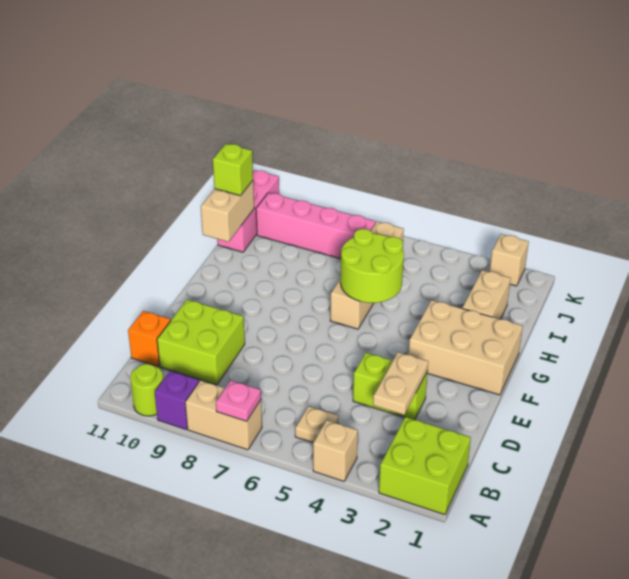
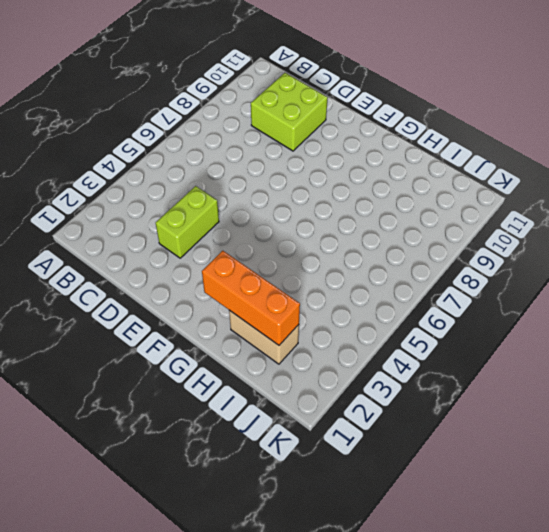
orange brick G2:I2 level 2 -> none
none -> lime brick A1:B2 level 1
none -> tan brick A4 level 1
none -> tan brick A7:A8 level 1

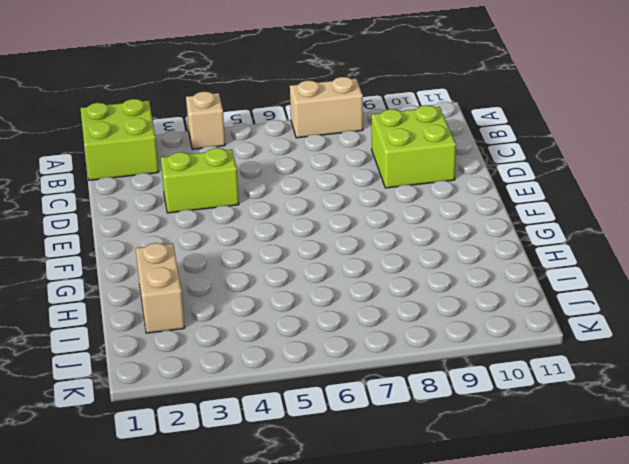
none -> purple brick A9 level 1
none -> lime round brick A10 level 1
none -> tan plate B5 level 1

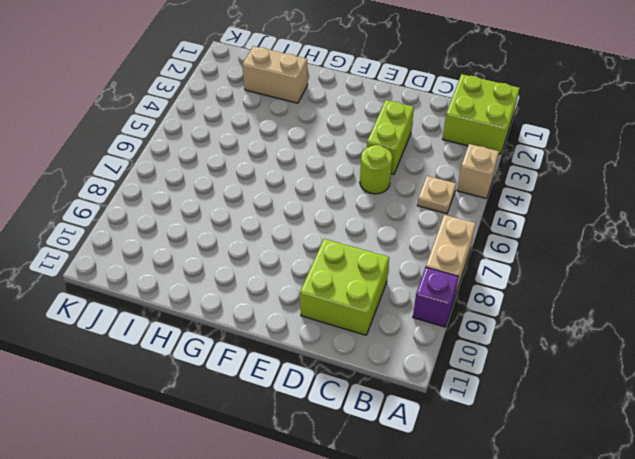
lime round brick D5 level 1 -> lime round brick A10 level 1
none -> orange brick C11 level 1
none -> tan brick F1:G3 level 1
none -> tan brick G6:J6 level 1

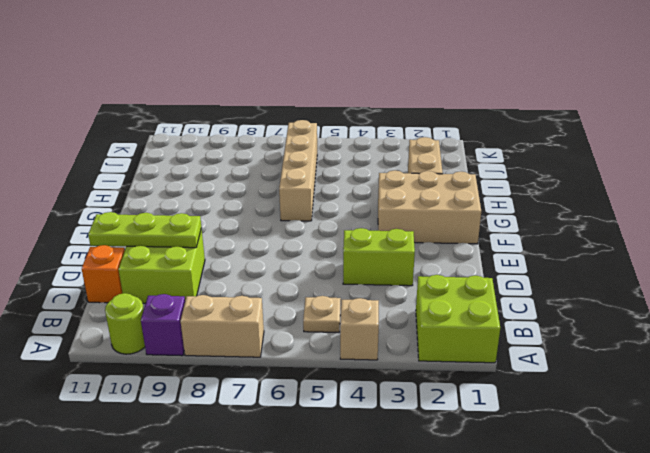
lime plate D9:D11 level 2 -> none
none -> pink brick I11:K11 level 1
none -> pink brick J7:J10 level 1
none -> tan brick K2 level 1

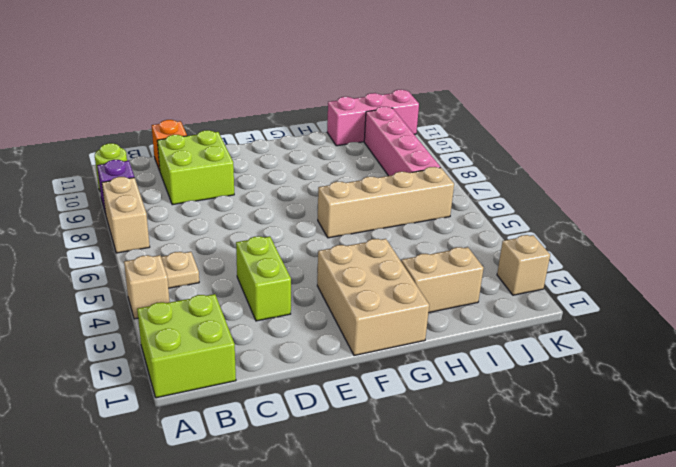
none -> pink plate A7 level 2
none -> tan plate C3:D3 level 2
none -> lime round brick G5:H6 level 2

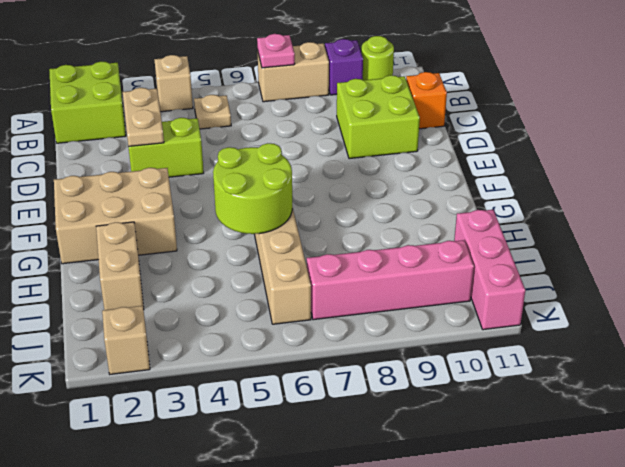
none -> tan brick H11:I11 level 2
none -> lime brick I11 level 3

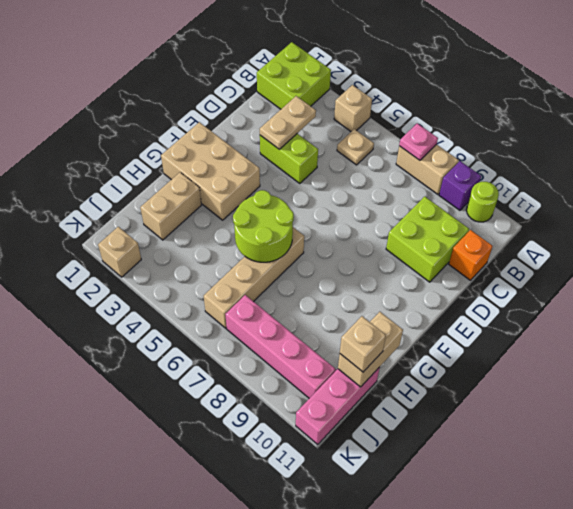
tan brick I11 level 3 -> lime brick I11 level 3

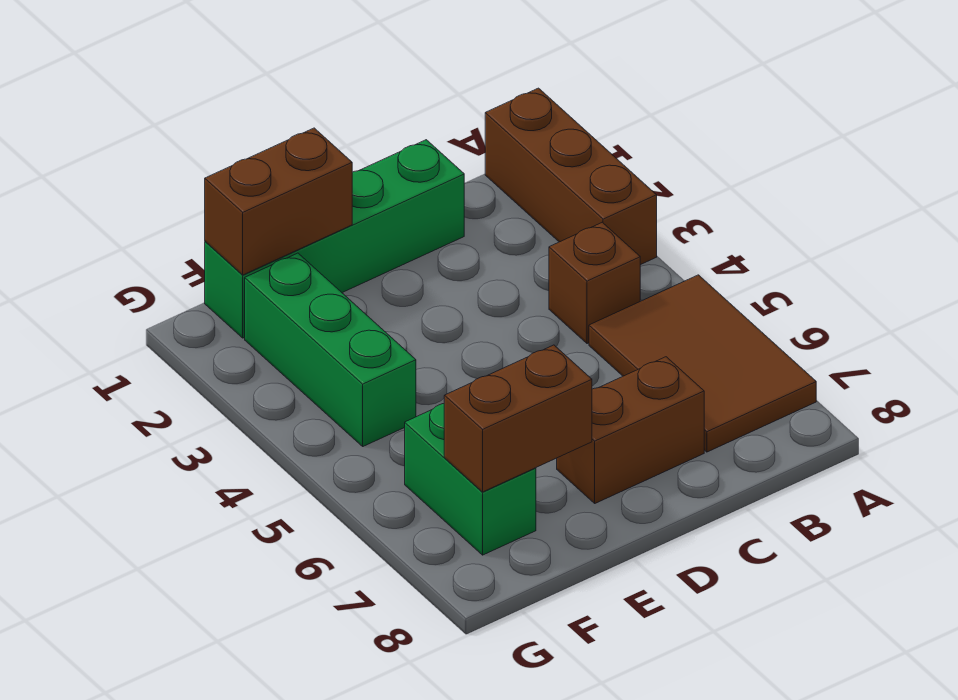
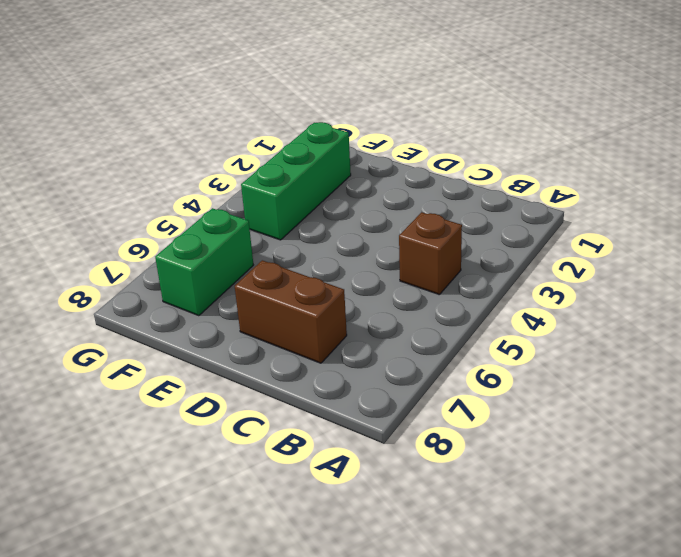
none -> brown brick A1:A3 level 1
none -> brown tile A5:B7 level 1

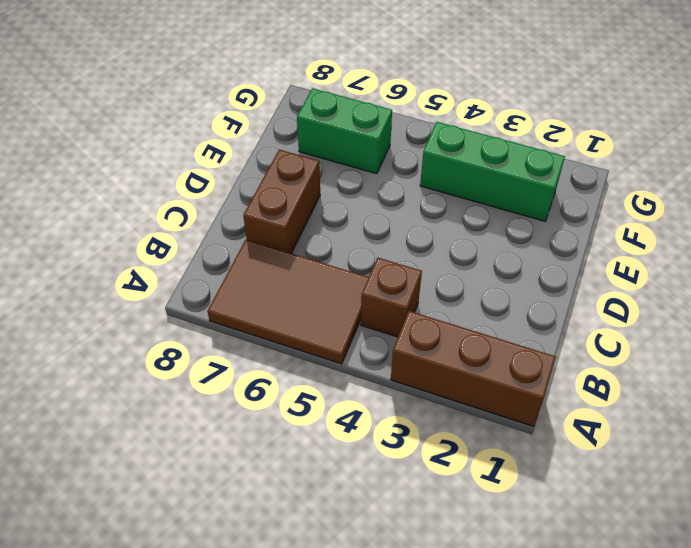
none -> green brick C1:F1 level 1
none -> brown brick E1:F1 level 2

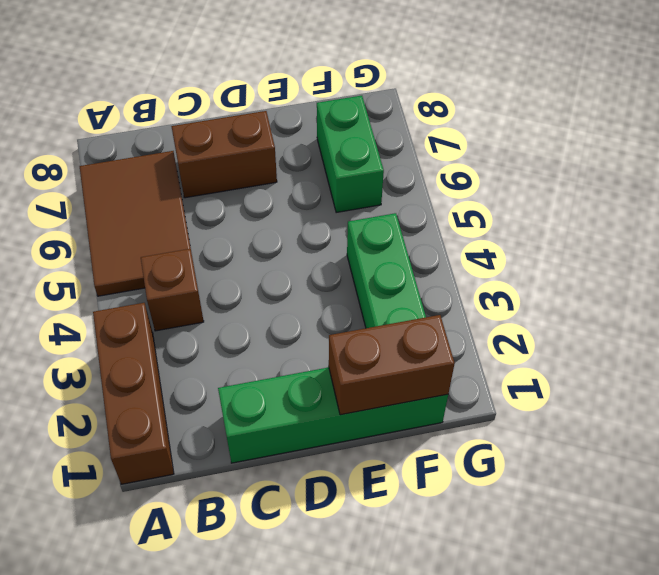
none -> brown brick E7:F7 level 2

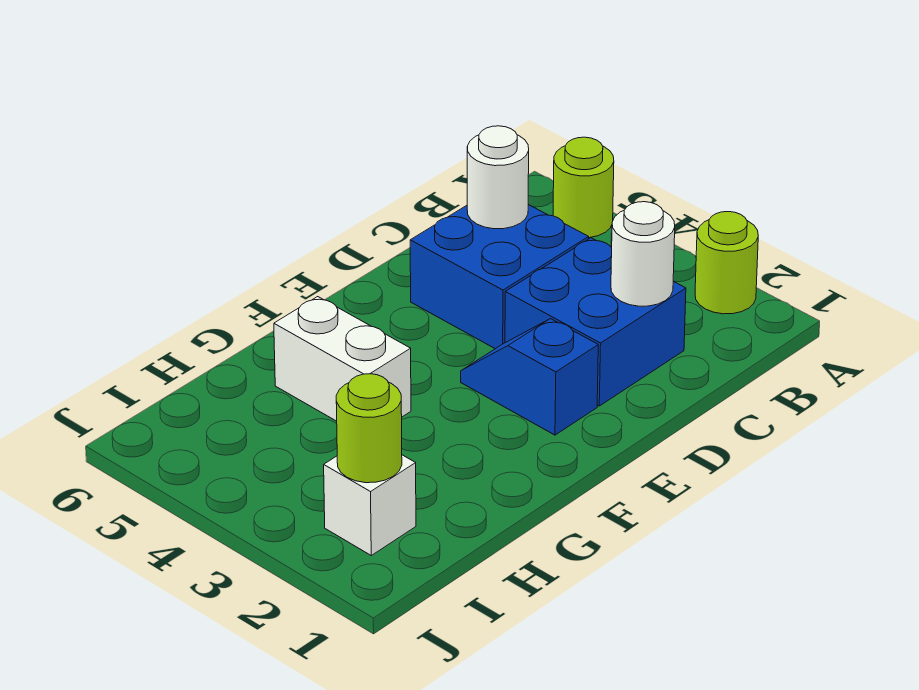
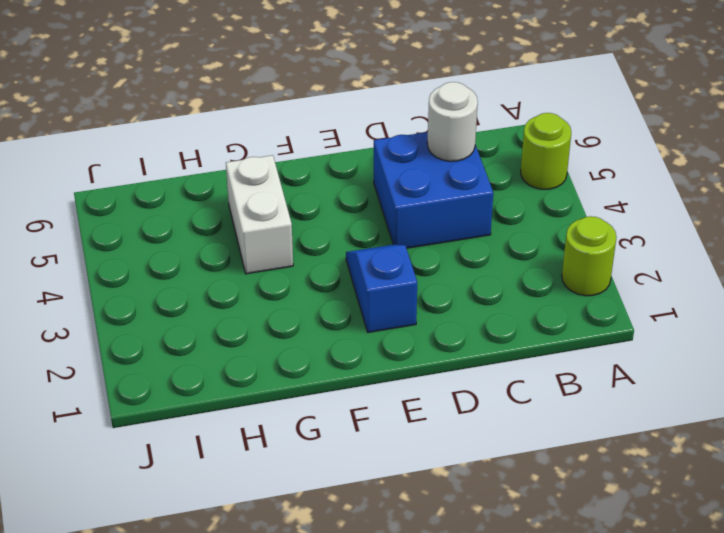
none -> blue brick C2:D3 level 1
none -> white brick I2 level 1

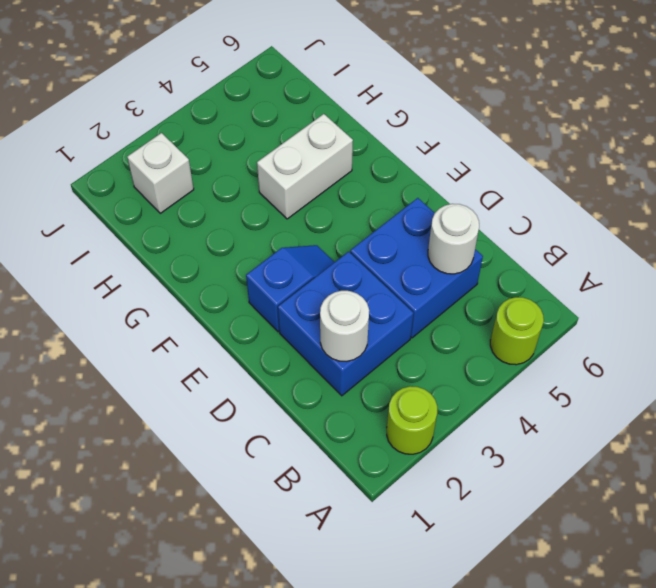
none -> lime round brick I2 level 2

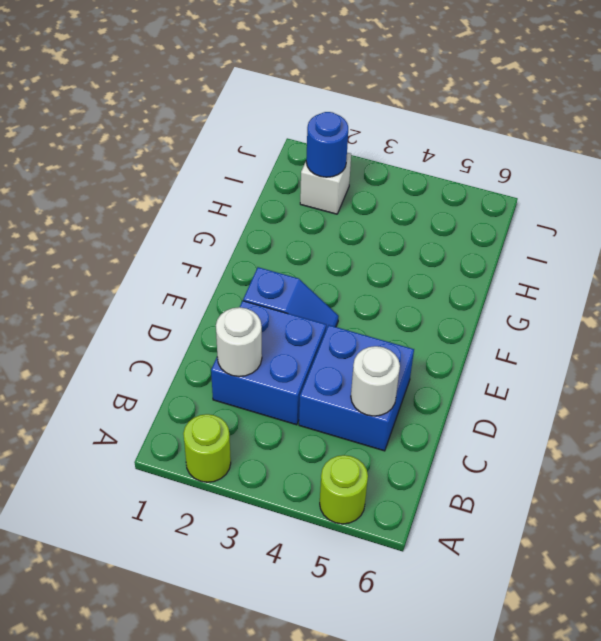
blue round brick I2 level 2 -> lime round brick I2 level 2
none -> white brick G4:G5 level 1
• • •
-- WORK TO COMPLETE --
Extract every line above that contains the word "plate".

-- YOUR RESPONSE --
none -> tan plate B5 level 1
lime plate D9:D11 level 2 -> none
none -> pink plate A7 level 2
none -> tan plate C3:D3 level 2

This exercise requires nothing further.